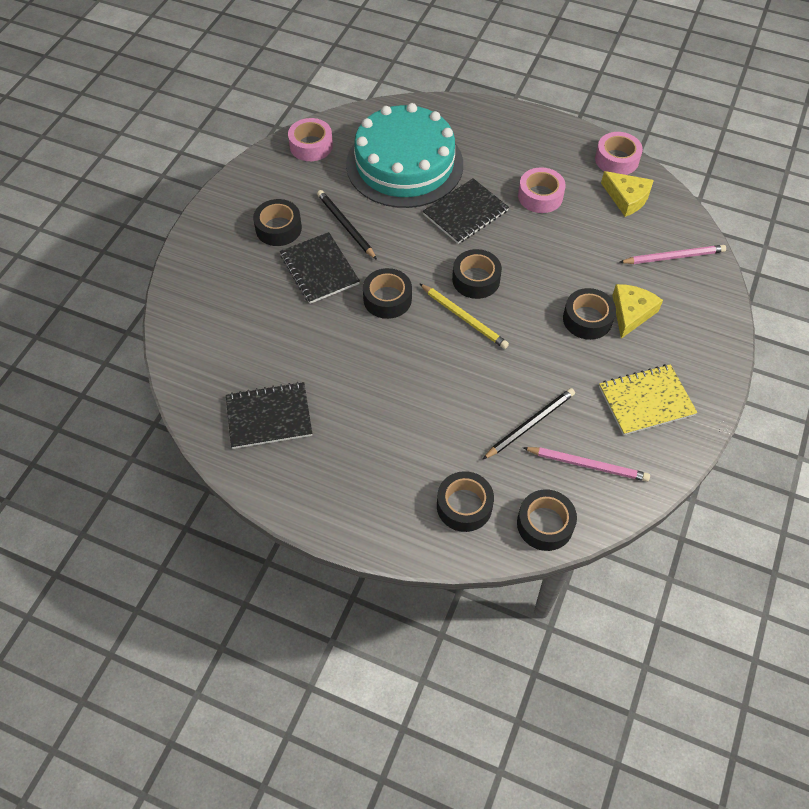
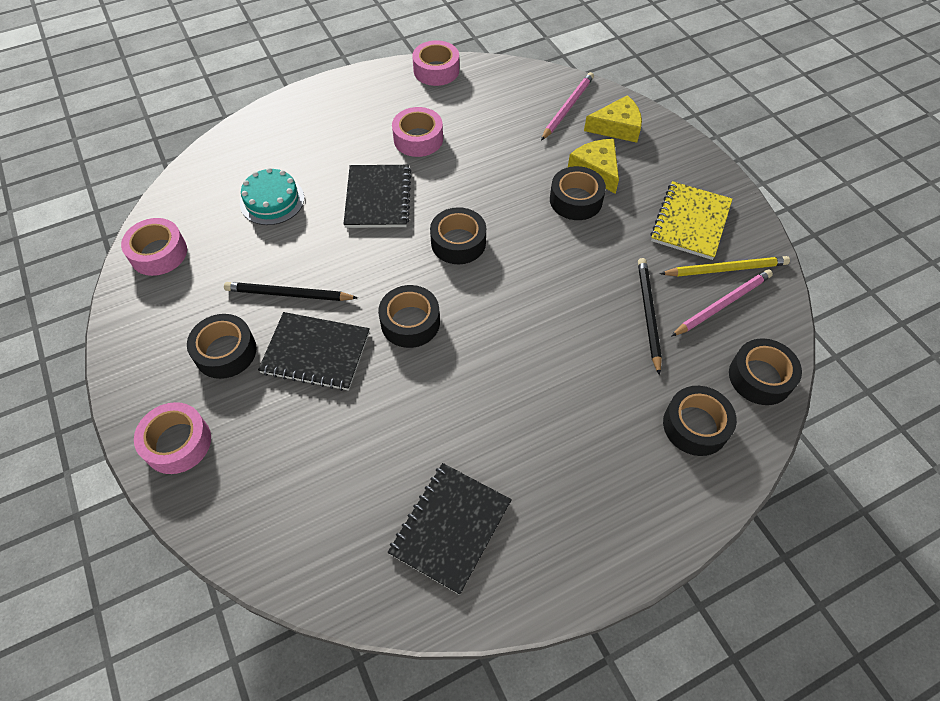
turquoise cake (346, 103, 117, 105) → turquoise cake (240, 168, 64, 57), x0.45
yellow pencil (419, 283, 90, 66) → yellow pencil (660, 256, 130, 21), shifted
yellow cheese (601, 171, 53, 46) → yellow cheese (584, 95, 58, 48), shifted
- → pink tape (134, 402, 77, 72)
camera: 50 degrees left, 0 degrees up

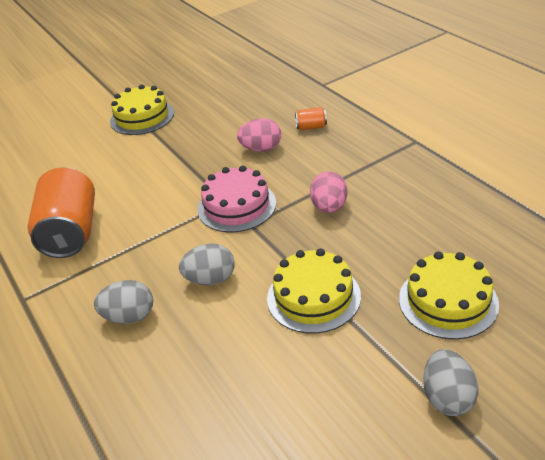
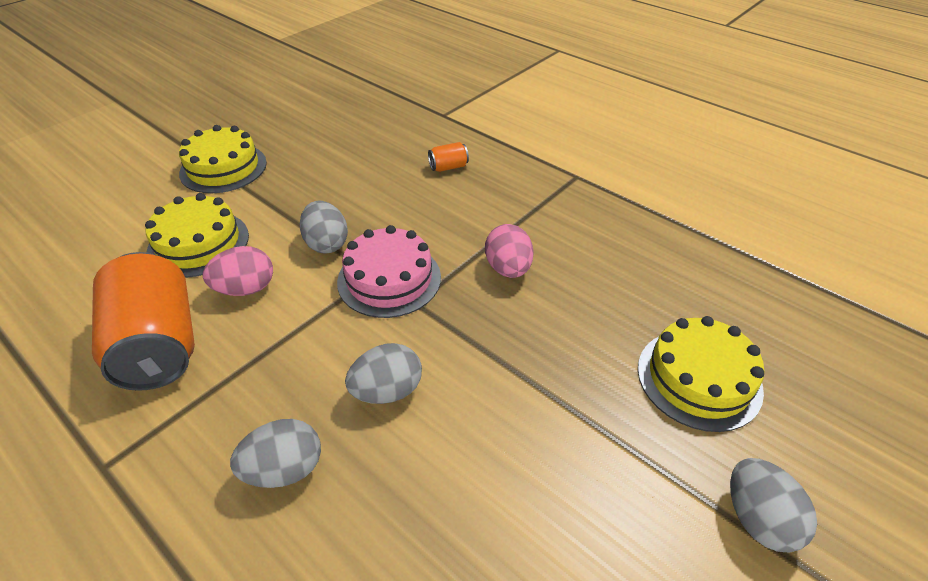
pink egg (237, 118, 44, 34) → pink egg (203, 246, 70, 50), shifted
yellow cake (267, 249, 94, 85) → yellow cake (145, 193, 104, 85), shifted
- → grey egg (300, 200, 48, 53)
camera: 20 degrees left, 5 degrees up

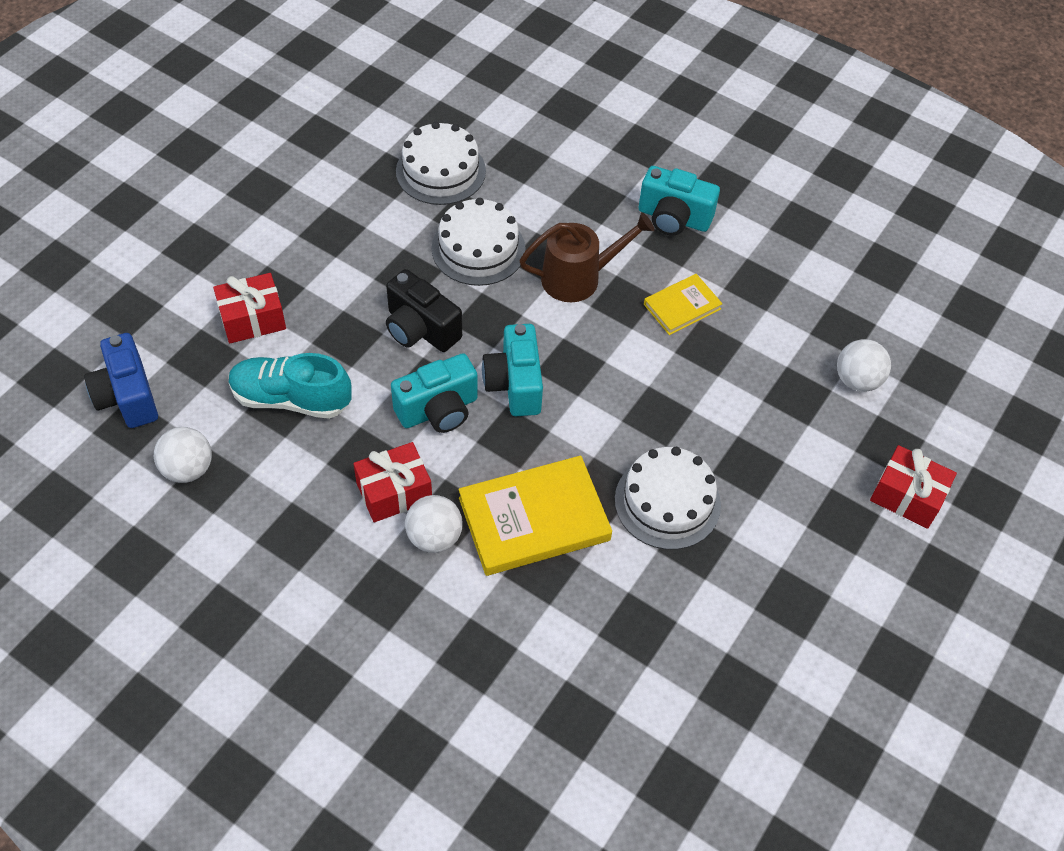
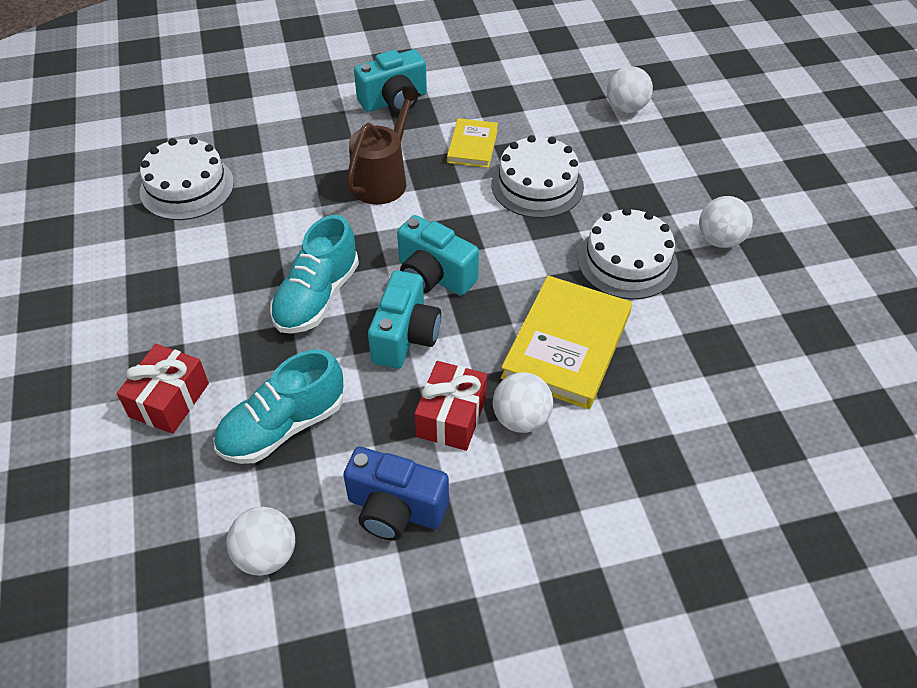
blue camera (84, 333, 74, 95) → blue camera (343, 447, 106, 94), shifted
black camera (386, 269, 76, 83) → turquoise shoe (270, 215, 89, 119)
white cake (432, 198, 94, 88) → white cake (492, 135, 92, 83), shifted
red gift (870, 445, 87, 84) → -
- → white ball (699, 196, 54, 52)
camera: 45 degrees left, 5 degrees down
+++++
• Task instructions
Exactly as written, reproduce the lines from the beginning of the material through the line with "- → pink tape (134, 402, 77, 72)", and skip any picture.

• Response below
turquoise cake (346, 103, 117, 105) → turquoise cake (240, 168, 64, 57), x0.45
yellow pencil (419, 283, 90, 66) → yellow pencil (660, 256, 130, 21), shifted
yellow cheese (601, 171, 53, 46) → yellow cheese (584, 95, 58, 48), shifted
- → pink tape (134, 402, 77, 72)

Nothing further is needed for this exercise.